*Problem to solve:*
Retype every one of the rows below word for word, keeping them in their original order.

(Collected data entries)
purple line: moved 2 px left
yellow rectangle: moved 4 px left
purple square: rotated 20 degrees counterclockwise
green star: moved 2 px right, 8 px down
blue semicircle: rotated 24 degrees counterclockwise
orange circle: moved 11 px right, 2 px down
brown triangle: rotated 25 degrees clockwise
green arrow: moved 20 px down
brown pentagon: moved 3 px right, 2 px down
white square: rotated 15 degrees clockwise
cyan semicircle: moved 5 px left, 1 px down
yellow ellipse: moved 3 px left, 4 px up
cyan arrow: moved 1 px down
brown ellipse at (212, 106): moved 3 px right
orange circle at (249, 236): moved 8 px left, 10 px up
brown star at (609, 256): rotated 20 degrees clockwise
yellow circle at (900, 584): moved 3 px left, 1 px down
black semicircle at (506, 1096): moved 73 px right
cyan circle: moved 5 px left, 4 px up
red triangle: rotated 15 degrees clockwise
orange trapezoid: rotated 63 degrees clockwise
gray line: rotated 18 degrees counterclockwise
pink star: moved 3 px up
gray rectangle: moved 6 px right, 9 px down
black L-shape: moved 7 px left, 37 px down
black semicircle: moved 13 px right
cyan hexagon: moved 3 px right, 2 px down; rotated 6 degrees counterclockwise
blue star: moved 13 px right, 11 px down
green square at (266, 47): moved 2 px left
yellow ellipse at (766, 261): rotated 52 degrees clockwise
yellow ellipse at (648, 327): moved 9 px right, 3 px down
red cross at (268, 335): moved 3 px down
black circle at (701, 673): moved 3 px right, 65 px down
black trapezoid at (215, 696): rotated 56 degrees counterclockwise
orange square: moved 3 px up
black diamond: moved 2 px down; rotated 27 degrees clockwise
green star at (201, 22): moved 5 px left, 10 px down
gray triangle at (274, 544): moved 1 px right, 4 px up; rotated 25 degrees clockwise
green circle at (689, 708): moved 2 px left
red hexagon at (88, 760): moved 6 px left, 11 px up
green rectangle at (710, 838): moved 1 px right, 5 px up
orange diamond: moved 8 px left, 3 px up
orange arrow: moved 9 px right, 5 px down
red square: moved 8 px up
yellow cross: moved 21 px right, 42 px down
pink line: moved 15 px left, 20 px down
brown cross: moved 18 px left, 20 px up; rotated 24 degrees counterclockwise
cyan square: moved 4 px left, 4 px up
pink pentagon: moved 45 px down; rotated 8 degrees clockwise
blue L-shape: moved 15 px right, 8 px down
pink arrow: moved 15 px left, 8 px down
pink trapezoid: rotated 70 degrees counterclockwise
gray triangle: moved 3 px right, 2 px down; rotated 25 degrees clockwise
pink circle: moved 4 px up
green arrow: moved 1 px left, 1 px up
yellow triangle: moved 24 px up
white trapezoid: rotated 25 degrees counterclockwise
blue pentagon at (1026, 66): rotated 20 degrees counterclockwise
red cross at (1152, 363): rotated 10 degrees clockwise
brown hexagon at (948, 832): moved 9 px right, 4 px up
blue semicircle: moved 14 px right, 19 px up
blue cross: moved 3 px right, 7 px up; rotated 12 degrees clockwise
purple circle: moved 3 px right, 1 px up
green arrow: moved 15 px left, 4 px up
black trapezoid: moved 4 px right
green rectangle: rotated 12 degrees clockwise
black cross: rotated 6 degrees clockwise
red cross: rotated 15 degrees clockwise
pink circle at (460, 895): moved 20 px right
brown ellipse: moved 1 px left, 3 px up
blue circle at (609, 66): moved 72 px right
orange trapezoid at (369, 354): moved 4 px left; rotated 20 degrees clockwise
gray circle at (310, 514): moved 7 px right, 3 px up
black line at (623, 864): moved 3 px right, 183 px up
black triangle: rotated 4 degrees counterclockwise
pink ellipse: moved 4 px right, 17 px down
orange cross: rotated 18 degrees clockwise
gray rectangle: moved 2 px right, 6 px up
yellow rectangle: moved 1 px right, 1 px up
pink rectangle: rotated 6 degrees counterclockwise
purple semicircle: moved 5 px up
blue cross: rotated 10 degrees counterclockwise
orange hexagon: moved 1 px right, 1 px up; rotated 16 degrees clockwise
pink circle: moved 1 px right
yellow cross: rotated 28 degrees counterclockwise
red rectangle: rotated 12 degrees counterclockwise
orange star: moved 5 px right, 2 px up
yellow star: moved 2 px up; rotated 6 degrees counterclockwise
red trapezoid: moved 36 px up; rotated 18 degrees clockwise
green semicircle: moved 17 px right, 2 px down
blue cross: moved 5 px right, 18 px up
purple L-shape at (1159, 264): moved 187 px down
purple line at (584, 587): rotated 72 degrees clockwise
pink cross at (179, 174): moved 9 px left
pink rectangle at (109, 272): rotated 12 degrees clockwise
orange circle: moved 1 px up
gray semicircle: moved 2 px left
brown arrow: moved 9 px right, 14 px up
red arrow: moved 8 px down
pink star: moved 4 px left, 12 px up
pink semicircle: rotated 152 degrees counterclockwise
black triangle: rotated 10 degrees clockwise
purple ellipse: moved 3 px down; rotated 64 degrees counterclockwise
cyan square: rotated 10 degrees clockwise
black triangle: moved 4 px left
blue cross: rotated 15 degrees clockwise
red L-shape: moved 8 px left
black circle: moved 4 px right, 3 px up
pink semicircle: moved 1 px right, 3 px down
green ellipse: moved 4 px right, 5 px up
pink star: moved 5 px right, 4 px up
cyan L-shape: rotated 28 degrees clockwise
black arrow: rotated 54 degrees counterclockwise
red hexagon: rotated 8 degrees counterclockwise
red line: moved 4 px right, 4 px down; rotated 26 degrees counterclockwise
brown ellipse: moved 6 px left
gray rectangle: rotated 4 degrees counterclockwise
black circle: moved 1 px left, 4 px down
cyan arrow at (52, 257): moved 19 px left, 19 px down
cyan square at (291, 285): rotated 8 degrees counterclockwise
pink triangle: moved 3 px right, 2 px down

*Response for this exercise:*
purple line: moved 2 px left
yellow rectangle: moved 4 px left
purple square: rotated 20 degrees counterclockwise
green star: moved 2 px right, 8 px down
blue semicircle: rotated 24 degrees counterclockwise
orange circle: moved 11 px right, 2 px down
brown triangle: rotated 25 degrees clockwise
green arrow: moved 20 px down
brown pentagon: moved 3 px right, 2 px down
white square: rotated 15 degrees clockwise
cyan semicircle: moved 5 px left, 1 px down
yellow ellipse: moved 3 px left, 4 px up
cyan arrow: moved 1 px down
brown ellipse at (212, 106): moved 3 px right
orange circle at (249, 236): moved 8 px left, 10 px up
brown star at (609, 256): rotated 20 degrees clockwise
yellow circle at (900, 584): moved 3 px left, 1 px down
black semicircle at (506, 1096): moved 73 px right
cyan circle: moved 5 px left, 4 px up
red triangle: rotated 15 degrees clockwise
orange trapezoid: rotated 63 degrees clockwise
gray line: rotated 18 degrees counterclockwise
pink star: moved 3 px up
gray rectangle: moved 6 px right, 9 px down
black L-shape: moved 7 px left, 37 px down
black semicircle: moved 13 px right
cyan hexagon: moved 3 px right, 2 px down; rotated 6 degrees counterclockwise
blue star: moved 13 px right, 11 px down
green square at (266, 47): moved 2 px left
yellow ellipse at (766, 261): rotated 52 degrees clockwise
yellow ellipse at (648, 327): moved 9 px right, 3 px down
red cross at (268, 335): moved 3 px down
black circle at (701, 673): moved 3 px right, 65 px down
black trapezoid at (215, 696): rotated 56 degrees counterclockwise
orange square: moved 3 px up
black diamond: moved 2 px down; rotated 27 degrees clockwise
green star at (201, 22): moved 5 px left, 10 px down
gray triangle at (274, 544): moved 1 px right, 4 px up; rotated 25 degrees clockwise
green circle at (689, 708): moved 2 px left
red hexagon at (88, 760): moved 6 px left, 11 px up
green rectangle at (710, 838): moved 1 px right, 5 px up
orange diamond: moved 8 px left, 3 px up
orange arrow: moved 9 px right, 5 px down
red square: moved 8 px up
yellow cross: moved 21 px right, 42 px down
pink line: moved 15 px left, 20 px down
brown cross: moved 18 px left, 20 px up; rotated 24 degrees counterclockwise
cyan square: moved 4 px left, 4 px up
pink pentagon: moved 45 px down; rotated 8 degrees clockwise
blue L-shape: moved 15 px right, 8 px down
pink arrow: moved 15 px left, 8 px down
pink trapezoid: rotated 70 degrees counterclockwise
gray triangle: moved 3 px right, 2 px down; rotated 25 degrees clockwise
pink circle: moved 4 px up
green arrow: moved 1 px left, 1 px up
yellow triangle: moved 24 px up
white trapezoid: rotated 25 degrees counterclockwise
blue pentagon at (1026, 66): rotated 20 degrees counterclockwise
red cross at (1152, 363): rotated 10 degrees clockwise
brown hexagon at (948, 832): moved 9 px right, 4 px up
blue semicircle: moved 14 px right, 19 px up
blue cross: moved 3 px right, 7 px up; rotated 12 degrees clockwise
purple circle: moved 3 px right, 1 px up
green arrow: moved 15 px left, 4 px up
black trapezoid: moved 4 px right
green rectangle: rotated 12 degrees clockwise
black cross: rotated 6 degrees clockwise
red cross: rotated 15 degrees clockwise
pink circle at (460, 895): moved 20 px right
brown ellipse: moved 1 px left, 3 px up
blue circle at (609, 66): moved 72 px right
orange trapezoid at (369, 354): moved 4 px left; rotated 20 degrees clockwise
gray circle at (310, 514): moved 7 px right, 3 px up
black line at (623, 864): moved 3 px right, 183 px up
black triangle: rotated 4 degrees counterclockwise
pink ellipse: moved 4 px right, 17 px down
orange cross: rotated 18 degrees clockwise
gray rectangle: moved 2 px right, 6 px up
yellow rectangle: moved 1 px right, 1 px up
pink rectangle: rotated 6 degrees counterclockwise
purple semicircle: moved 5 px up
blue cross: rotated 10 degrees counterclockwise
orange hexagon: moved 1 px right, 1 px up; rotated 16 degrees clockwise
pink circle: moved 1 px right
yellow cross: rotated 28 degrees counterclockwise
red rectangle: rotated 12 degrees counterclockwise
orange star: moved 5 px right, 2 px up
yellow star: moved 2 px up; rotated 6 degrees counterclockwise
red trapezoid: moved 36 px up; rotated 18 degrees clockwise
green semicircle: moved 17 px right, 2 px down
blue cross: moved 5 px right, 18 px up
purple L-shape at (1159, 264): moved 187 px down
purple line at (584, 587): rotated 72 degrees clockwise
pink cross at (179, 174): moved 9 px left
pink rectangle at (109, 272): rotated 12 degrees clockwise
orange circle: moved 1 px up
gray semicircle: moved 2 px left
brown arrow: moved 9 px right, 14 px up
red arrow: moved 8 px down
pink star: moved 4 px left, 12 px up
pink semicircle: rotated 152 degrees counterclockwise
black triangle: rotated 10 degrees clockwise
purple ellipse: moved 3 px down; rotated 64 degrees counterclockwise
cyan square: rotated 10 degrees clockwise
black triangle: moved 4 px left
blue cross: rotated 15 degrees clockwise
red L-shape: moved 8 px left
black circle: moved 4 px right, 3 px up
pink semicircle: moved 1 px right, 3 px down
green ellipse: moved 4 px right, 5 px up
pink star: moved 5 px right, 4 px up
cyan L-shape: rotated 28 degrees clockwise
black arrow: rotated 54 degrees counterclockwise
red hexagon: rotated 8 degrees counterclockwise
red line: moved 4 px right, 4 px down; rotated 26 degrees counterclockwise
brown ellipse: moved 6 px left
gray rectangle: rotated 4 degrees counterclockwise
black circle: moved 1 px left, 4 px down
cyan arrow at (52, 257): moved 19 px left, 19 px down
cyan square at (291, 285): rotated 8 degrees counterclockwise
pink triangle: moved 3 px right, 2 px down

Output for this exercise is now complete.